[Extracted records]
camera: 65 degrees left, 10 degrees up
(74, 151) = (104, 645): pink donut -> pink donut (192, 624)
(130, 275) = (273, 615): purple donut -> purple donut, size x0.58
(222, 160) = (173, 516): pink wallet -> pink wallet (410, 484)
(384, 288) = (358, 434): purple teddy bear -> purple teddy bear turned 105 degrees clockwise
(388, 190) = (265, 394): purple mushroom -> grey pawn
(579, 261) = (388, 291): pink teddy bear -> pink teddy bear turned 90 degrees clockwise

==

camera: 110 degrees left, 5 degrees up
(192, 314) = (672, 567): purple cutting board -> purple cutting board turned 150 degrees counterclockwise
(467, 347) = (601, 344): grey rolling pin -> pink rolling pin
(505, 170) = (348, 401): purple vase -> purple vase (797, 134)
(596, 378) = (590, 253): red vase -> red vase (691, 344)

---

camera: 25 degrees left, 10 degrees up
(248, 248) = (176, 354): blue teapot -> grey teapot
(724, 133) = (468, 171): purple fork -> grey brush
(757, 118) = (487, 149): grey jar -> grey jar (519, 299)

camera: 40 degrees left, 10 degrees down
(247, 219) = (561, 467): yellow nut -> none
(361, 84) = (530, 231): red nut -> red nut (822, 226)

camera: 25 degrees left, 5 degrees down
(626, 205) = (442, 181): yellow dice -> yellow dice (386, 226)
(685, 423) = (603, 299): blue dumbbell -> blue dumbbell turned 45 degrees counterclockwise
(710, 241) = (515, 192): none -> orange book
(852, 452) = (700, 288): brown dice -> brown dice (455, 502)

## WORK TO COMPLETE
Check each line above for "dice" and give the number of lines that match, nothing more.

## WRITTEN RESPONSE
2